### Exercise requirements
Find every line below where the word "degrees" occurs. Then say how many there are, giving only the number.

Data excerpts
• • • •

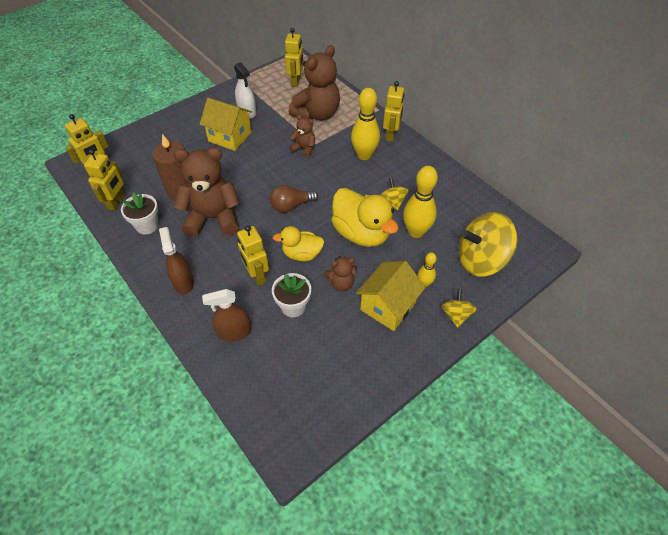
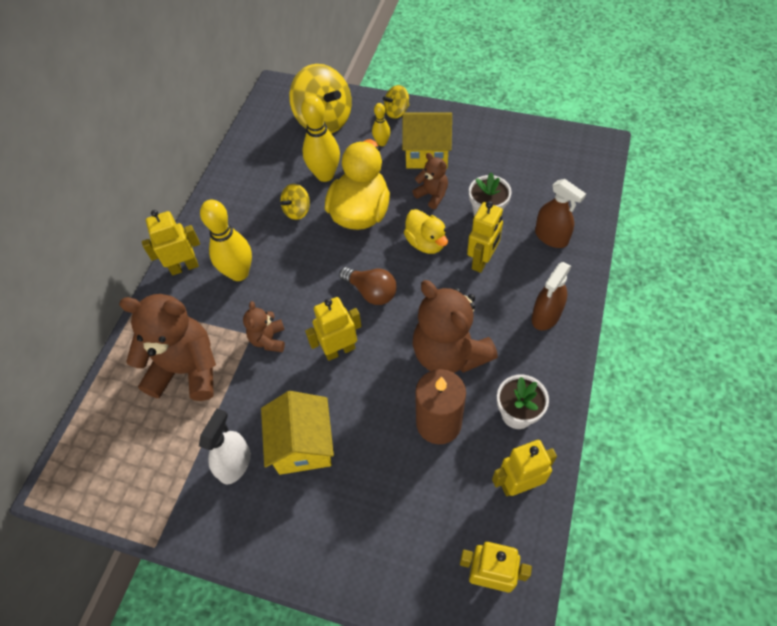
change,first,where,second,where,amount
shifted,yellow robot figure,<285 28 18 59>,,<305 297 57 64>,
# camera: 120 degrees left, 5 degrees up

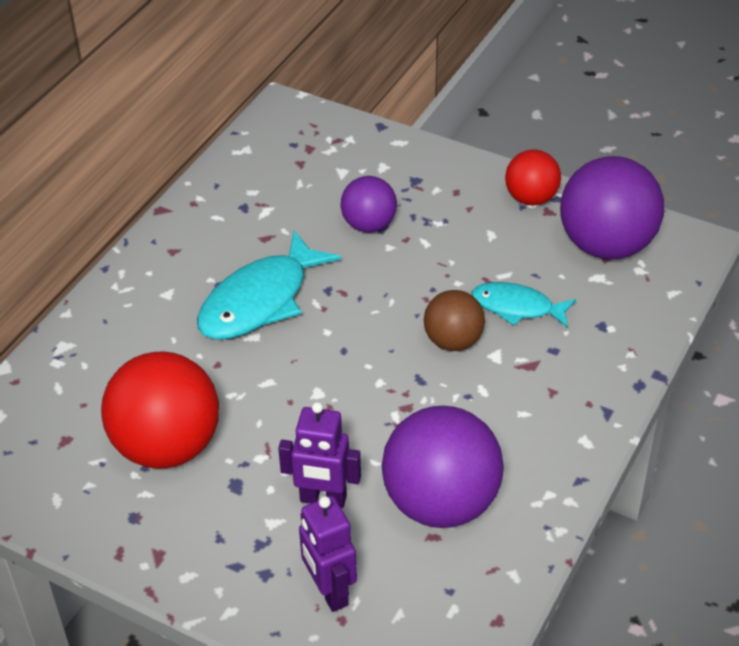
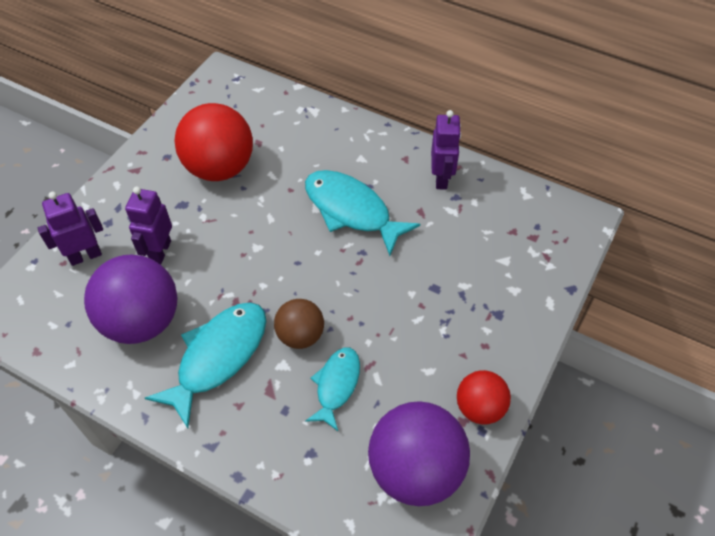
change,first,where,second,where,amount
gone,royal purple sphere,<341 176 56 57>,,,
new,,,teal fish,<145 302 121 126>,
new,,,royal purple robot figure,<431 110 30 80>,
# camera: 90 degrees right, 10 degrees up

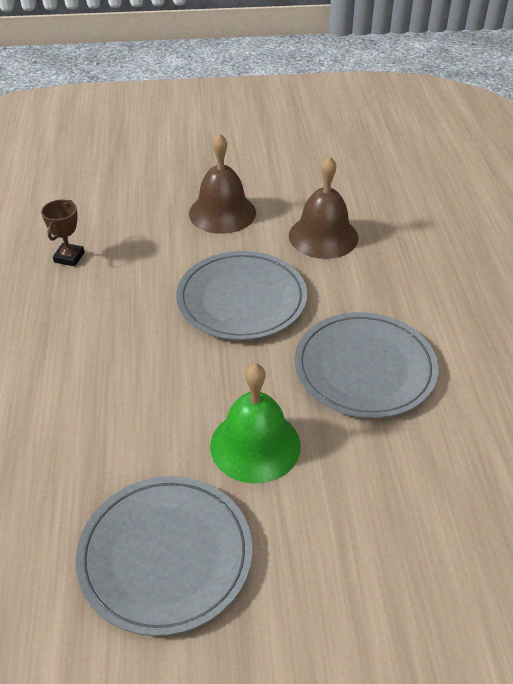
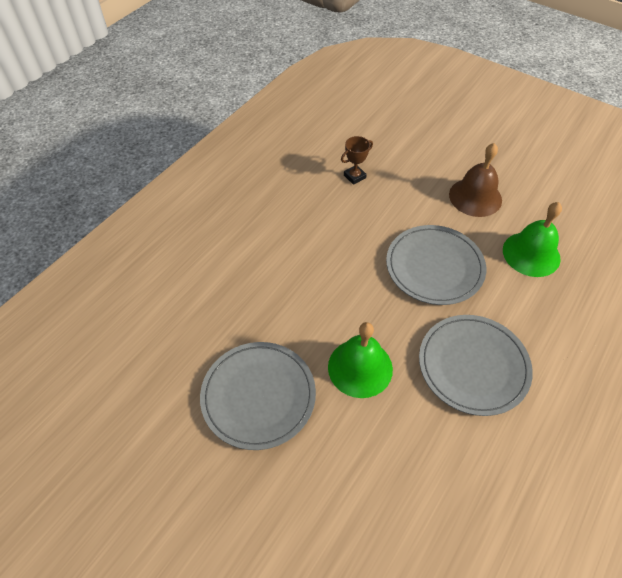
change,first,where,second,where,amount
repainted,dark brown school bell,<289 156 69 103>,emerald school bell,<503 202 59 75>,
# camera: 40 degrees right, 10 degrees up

• • • •

### Exercise solution
3